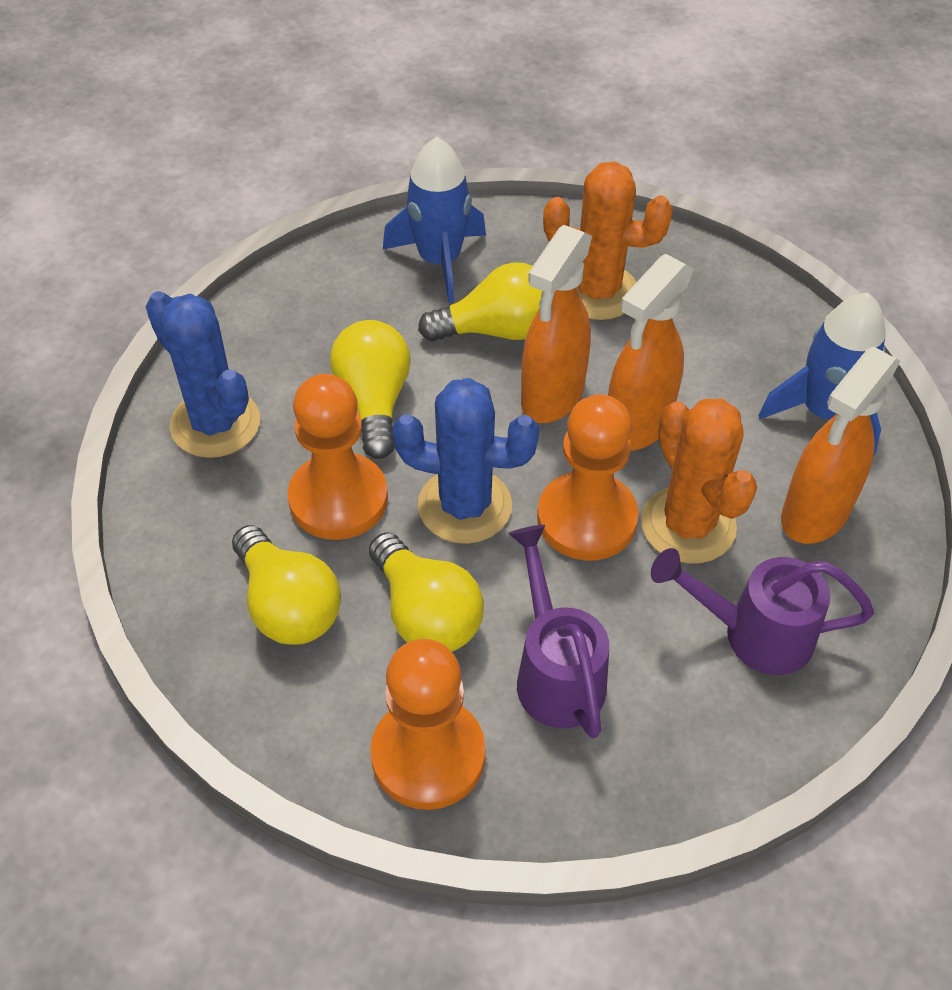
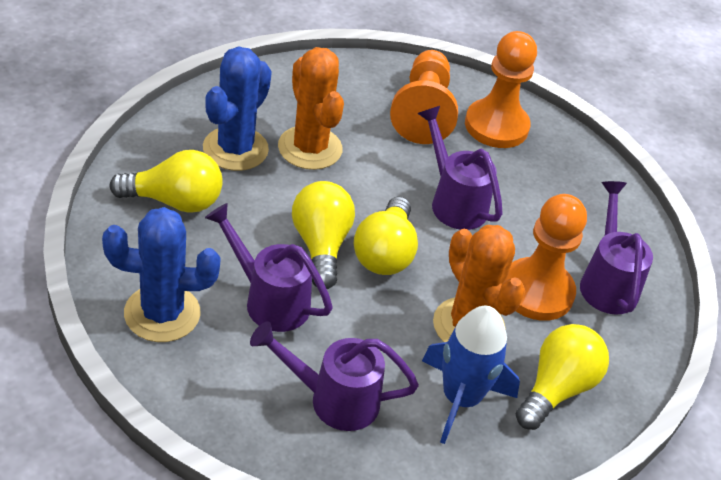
blue rocket: 2 -> 1
orange spray bottle: 3 -> 0
purple watering can: 2 -> 4

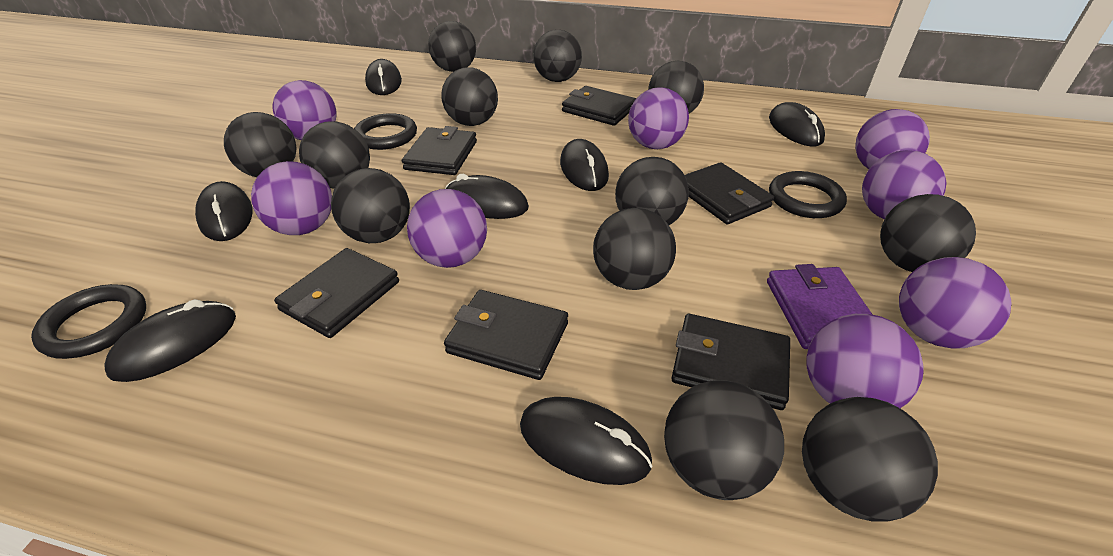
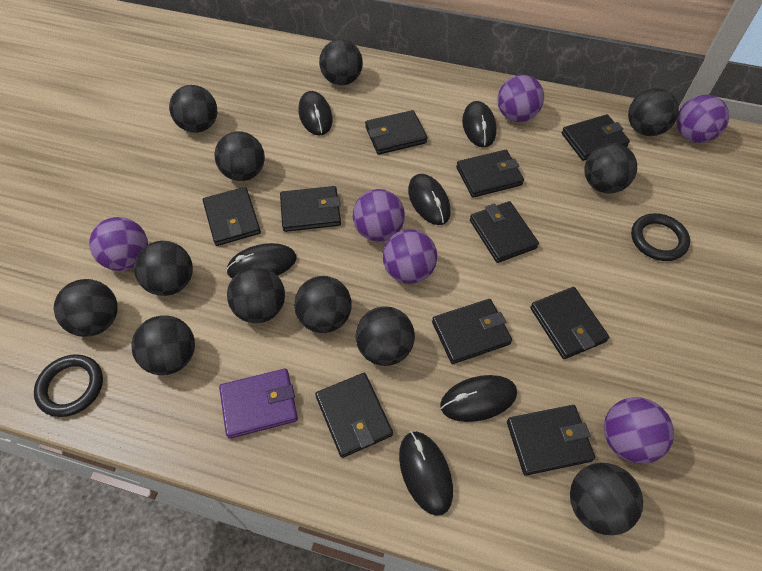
black mouse: 7 -> 6
black ring: 3 -> 2
black wallet: 6 -> 10
purple ball: 8 -> 6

__________

**TASK DESCRIPTION:**
The copy you output must match the entries above exactly, except that it has no pictures.

**EXERCISE RESPONSE:**
blue rocket: 2 -> 1
orange spray bottle: 3 -> 0
purple watering can: 2 -> 4

black mouse: 7 -> 6
black ring: 3 -> 2
black wallet: 6 -> 10
purple ball: 8 -> 6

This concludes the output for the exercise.